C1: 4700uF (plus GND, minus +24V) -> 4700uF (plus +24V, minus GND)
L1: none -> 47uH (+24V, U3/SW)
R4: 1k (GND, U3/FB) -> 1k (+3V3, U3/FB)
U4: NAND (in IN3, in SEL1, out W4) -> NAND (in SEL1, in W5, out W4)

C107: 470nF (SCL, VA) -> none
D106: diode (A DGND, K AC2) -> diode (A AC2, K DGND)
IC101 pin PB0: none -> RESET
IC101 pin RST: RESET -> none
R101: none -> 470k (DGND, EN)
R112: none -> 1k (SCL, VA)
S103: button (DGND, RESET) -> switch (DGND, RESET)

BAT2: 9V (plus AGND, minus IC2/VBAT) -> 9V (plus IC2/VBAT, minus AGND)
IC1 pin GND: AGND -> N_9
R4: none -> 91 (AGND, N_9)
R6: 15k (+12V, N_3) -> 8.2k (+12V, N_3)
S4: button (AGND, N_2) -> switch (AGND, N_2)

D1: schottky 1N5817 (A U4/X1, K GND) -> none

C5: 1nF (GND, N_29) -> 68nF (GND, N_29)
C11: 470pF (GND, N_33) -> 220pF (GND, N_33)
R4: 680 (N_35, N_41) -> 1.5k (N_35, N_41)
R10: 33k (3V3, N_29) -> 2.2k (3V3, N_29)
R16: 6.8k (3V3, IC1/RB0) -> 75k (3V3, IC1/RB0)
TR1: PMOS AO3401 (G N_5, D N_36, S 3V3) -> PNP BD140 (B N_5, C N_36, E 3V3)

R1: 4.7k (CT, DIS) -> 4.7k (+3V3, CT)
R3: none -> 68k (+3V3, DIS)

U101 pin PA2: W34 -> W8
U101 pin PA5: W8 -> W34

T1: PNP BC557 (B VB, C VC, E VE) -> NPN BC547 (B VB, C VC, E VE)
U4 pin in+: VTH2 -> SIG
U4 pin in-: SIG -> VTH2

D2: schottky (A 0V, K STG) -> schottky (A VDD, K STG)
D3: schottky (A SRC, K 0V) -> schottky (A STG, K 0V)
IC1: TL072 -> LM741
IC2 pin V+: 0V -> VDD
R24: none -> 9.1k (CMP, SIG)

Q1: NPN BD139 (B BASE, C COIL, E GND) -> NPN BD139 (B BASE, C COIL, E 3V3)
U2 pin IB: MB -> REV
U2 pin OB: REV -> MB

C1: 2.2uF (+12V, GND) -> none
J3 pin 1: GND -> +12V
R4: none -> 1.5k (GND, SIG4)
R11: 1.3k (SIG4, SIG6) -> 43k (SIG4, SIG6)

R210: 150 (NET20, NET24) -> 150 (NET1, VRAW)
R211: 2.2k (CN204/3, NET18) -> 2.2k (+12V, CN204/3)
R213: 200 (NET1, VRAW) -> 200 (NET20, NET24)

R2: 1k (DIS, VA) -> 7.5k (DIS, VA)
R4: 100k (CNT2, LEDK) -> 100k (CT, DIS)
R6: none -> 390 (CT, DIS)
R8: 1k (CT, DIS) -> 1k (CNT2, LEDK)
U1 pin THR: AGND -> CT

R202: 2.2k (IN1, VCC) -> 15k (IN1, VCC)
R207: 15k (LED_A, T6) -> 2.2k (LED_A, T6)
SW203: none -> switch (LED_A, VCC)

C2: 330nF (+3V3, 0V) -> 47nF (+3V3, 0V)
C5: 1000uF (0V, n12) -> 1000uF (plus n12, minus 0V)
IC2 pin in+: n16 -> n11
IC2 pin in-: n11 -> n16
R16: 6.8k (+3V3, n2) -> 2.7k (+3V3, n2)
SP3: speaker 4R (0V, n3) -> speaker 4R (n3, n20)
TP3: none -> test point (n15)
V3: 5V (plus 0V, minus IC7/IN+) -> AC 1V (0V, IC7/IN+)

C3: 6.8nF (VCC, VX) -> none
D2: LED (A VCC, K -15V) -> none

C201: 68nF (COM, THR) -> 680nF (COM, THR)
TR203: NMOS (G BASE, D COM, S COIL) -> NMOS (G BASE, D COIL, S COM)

# # # # #

Exactly the lines from the one containing "TP3: none -> test point (n15)" to the final line of the data, both included, should be printed, and nothing more.

Answer to this task
TP3: none -> test point (n15)
V3: 5V (plus 0V, minus IC7/IN+) -> AC 1V (0V, IC7/IN+)

C3: 6.8nF (VCC, VX) -> none
D2: LED (A VCC, K -15V) -> none

C201: 68nF (COM, THR) -> 680nF (COM, THR)
TR203: NMOS (G BASE, D COM, S COIL) -> NMOS (G BASE, D COIL, S COM)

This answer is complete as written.